Data for this task |
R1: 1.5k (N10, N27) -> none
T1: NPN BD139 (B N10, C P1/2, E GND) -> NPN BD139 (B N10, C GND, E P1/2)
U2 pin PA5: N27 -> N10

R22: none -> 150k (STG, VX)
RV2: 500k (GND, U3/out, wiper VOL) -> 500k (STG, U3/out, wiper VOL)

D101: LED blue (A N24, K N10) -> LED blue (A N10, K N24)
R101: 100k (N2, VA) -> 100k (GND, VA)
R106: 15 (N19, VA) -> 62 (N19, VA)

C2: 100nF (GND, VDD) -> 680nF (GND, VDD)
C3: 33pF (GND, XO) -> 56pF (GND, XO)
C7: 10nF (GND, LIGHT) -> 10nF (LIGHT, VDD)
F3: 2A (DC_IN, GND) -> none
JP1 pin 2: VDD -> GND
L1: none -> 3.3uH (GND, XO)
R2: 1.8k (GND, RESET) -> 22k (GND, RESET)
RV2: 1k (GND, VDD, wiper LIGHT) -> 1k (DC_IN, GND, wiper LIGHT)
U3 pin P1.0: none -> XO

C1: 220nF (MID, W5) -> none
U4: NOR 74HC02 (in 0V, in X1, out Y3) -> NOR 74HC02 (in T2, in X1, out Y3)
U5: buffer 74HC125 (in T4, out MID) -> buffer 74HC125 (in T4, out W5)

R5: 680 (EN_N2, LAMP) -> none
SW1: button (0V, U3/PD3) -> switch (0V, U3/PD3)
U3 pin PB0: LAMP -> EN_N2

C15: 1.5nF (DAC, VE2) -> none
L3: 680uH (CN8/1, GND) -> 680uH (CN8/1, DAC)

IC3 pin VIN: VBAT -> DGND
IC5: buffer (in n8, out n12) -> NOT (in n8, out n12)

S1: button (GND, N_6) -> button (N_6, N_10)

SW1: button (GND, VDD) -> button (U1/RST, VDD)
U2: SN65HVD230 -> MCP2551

Work instruction |
Looking back over the records above, in how many lines does the word "LAMP" occur? Give the number alone.

Exercise answer |
2